#### [TASK DIRECTIONS]
Reproduce only the lines from the one containing "(197, 296) = (319, 115): purple" through the end of the data, exactly as they stand.

#### [INFORMATION SUPPLIED]
----

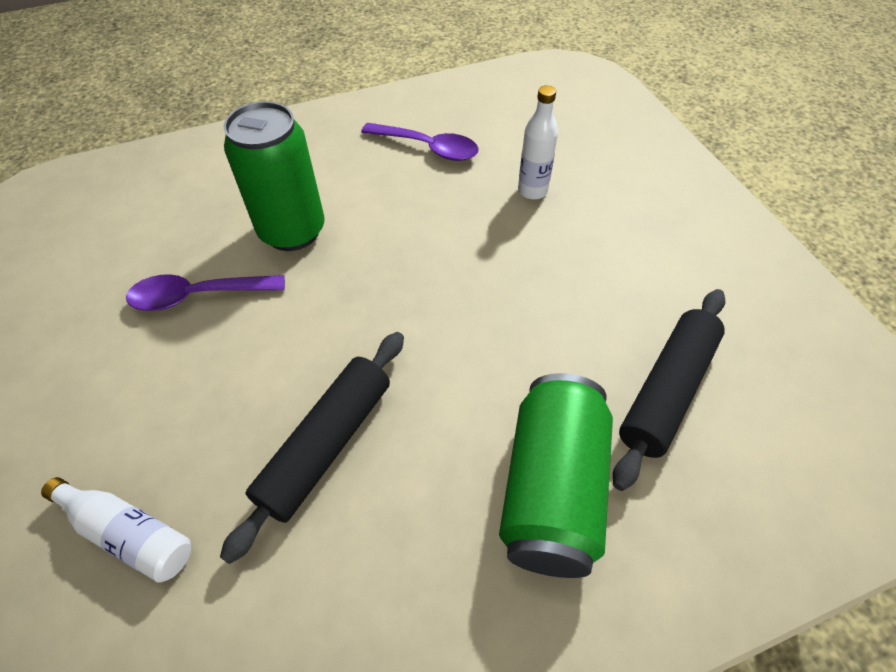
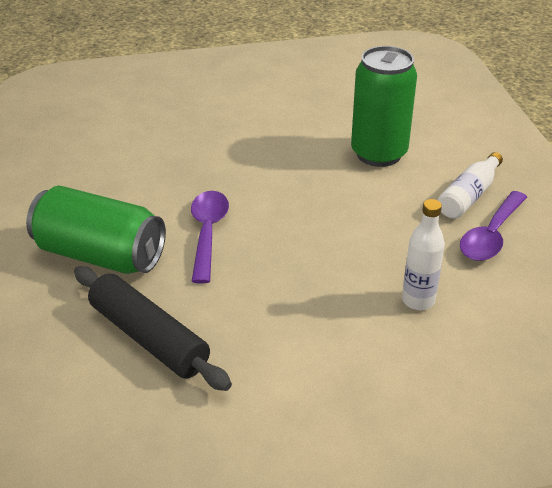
camera: 100 degrees right, 15 degrees down
(129, 534) = (155, 102): white bottle -> white bottle (469, 196)
(197, 296) = (319, 115): purple spoon -> purple spoon (208, 233)
(326, 445) = (179, 164): black rolling pin -> none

----

#### [RESULT BELOW]
(197, 296) = (319, 115): purple spoon -> purple spoon (208, 233)
(326, 445) = (179, 164): black rolling pin -> none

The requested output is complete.